EXERCISE GOAL:
Go to the line containing "grey cutting board: 0 -> 2" in the records below and print it and every following line exactly, on through the line containing "yellow lemon: 4 -> 2", then stop.

GIVEN RECORDS:
--- START ---

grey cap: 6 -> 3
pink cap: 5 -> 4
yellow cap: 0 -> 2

--- END ---
--- START ---

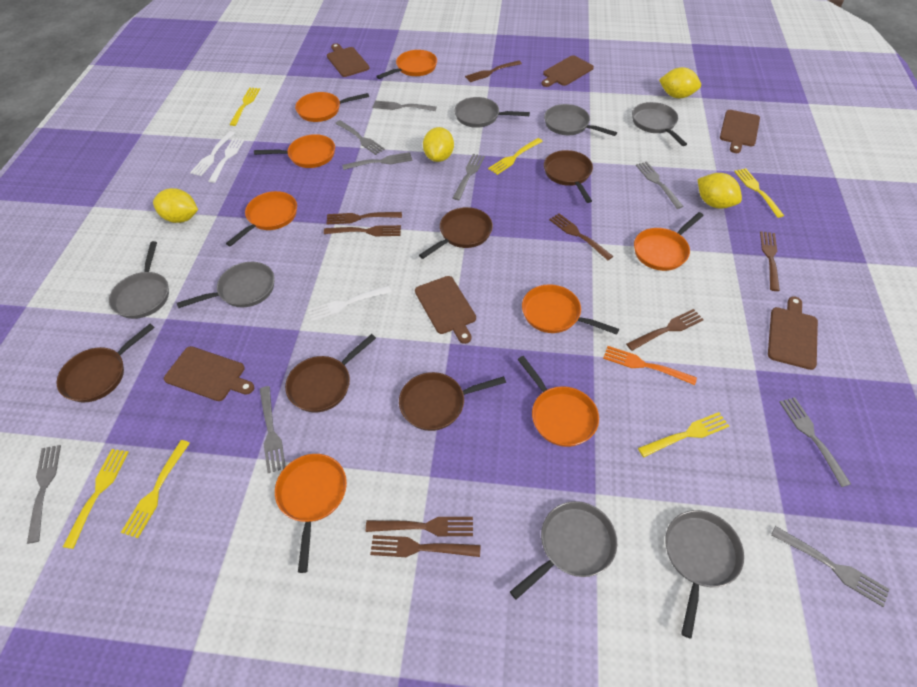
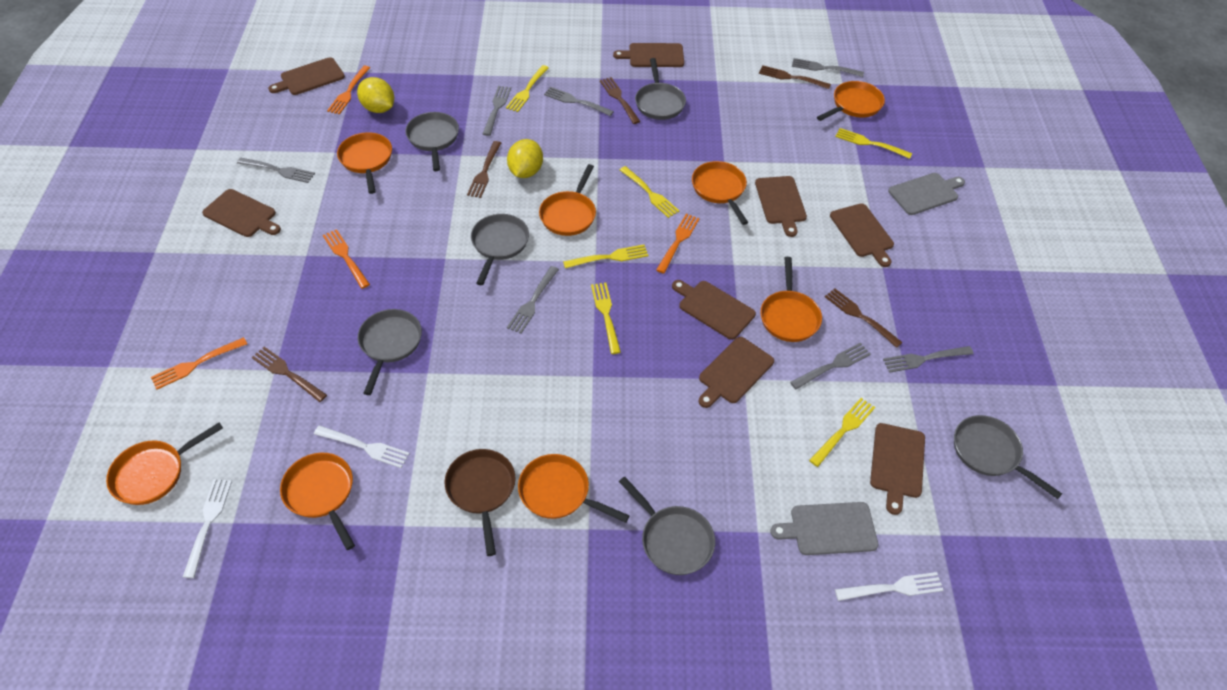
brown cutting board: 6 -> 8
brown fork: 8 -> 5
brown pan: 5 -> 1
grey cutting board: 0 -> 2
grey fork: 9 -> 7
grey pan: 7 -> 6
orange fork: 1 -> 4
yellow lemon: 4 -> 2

--- END ---

RESPONSE:
grey cutting board: 0 -> 2
grey fork: 9 -> 7
grey pan: 7 -> 6
orange fork: 1 -> 4
yellow lemon: 4 -> 2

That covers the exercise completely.